§ TASK REQUIREMENTS: Starting at the first line of the data below, write out each line exactly until you reach the line containing "BT1 pin TXD: RX0 -> D35", and include that line too.

[Extracted data entries]
---+---
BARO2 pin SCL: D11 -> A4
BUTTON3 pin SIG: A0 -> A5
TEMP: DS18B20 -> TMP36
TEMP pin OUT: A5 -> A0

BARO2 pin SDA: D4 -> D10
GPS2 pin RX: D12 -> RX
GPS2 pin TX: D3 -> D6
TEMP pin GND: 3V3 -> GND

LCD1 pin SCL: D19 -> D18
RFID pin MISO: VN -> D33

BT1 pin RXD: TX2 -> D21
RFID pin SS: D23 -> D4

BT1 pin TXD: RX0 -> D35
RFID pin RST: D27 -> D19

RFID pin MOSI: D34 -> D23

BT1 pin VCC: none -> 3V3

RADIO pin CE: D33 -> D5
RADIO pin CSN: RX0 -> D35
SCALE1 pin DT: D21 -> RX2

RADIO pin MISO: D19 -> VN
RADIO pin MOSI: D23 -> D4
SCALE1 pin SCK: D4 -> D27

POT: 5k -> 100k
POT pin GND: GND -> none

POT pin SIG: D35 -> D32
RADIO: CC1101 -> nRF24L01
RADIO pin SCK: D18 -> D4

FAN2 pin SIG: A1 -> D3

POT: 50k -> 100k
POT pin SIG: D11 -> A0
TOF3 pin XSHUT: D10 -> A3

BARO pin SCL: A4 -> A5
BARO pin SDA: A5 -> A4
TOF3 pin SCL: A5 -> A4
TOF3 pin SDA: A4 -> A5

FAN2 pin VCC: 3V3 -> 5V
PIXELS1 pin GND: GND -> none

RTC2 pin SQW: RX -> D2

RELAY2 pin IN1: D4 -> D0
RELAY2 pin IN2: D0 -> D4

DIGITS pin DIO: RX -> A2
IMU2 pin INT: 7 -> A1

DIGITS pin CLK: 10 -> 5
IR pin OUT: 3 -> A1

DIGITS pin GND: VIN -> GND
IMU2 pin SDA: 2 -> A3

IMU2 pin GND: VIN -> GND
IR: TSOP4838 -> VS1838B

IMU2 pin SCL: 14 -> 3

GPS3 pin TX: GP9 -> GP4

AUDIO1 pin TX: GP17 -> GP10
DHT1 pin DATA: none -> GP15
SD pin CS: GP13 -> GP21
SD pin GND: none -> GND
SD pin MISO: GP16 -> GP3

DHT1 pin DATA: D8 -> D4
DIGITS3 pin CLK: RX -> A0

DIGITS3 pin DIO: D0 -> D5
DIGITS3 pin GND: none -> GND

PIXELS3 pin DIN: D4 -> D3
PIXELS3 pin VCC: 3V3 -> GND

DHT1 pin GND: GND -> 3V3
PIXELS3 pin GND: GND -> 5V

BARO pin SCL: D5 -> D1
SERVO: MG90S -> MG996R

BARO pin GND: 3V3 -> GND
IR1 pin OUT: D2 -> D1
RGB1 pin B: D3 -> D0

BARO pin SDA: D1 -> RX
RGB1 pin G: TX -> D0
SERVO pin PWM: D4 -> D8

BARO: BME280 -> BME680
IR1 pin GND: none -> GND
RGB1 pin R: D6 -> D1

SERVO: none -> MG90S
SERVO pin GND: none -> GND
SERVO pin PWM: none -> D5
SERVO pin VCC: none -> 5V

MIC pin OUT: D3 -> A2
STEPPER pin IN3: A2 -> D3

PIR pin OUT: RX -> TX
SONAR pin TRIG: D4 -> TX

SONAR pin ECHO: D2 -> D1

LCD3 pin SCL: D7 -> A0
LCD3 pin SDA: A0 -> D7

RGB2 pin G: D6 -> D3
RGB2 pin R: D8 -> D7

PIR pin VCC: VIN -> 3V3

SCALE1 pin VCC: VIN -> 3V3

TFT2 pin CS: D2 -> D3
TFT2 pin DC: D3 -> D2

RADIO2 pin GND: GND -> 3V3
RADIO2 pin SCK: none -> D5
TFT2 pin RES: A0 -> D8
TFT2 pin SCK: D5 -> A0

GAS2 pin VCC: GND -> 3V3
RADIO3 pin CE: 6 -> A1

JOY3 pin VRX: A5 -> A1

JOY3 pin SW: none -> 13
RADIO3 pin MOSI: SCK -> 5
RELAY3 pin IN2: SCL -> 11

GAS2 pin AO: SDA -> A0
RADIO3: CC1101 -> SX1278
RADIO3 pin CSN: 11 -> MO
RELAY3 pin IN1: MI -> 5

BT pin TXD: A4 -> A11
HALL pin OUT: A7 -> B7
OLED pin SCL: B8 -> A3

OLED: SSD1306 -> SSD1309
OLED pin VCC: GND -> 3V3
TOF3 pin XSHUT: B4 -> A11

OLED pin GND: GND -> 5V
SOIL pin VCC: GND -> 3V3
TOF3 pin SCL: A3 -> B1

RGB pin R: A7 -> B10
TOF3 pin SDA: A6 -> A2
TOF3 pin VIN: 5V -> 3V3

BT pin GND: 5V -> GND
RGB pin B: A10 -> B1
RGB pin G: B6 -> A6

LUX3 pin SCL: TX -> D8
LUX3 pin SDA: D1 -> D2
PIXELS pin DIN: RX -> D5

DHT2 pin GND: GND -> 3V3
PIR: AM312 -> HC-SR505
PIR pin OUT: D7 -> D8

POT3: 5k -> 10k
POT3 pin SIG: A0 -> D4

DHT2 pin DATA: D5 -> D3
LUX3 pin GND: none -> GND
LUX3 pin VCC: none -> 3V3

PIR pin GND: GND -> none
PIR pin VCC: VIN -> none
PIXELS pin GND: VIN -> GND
---+---
§ COMPLETED TASK:
BARO2 pin SCL: D11 -> A4
BUTTON3 pin SIG: A0 -> A5
TEMP: DS18B20 -> TMP36
TEMP pin OUT: A5 -> A0

BARO2 pin SDA: D4 -> D10
GPS2 pin RX: D12 -> RX
GPS2 pin TX: D3 -> D6
TEMP pin GND: 3V3 -> GND

LCD1 pin SCL: D19 -> D18
RFID pin MISO: VN -> D33

BT1 pin RXD: TX2 -> D21
RFID pin SS: D23 -> D4

BT1 pin TXD: RX0 -> D35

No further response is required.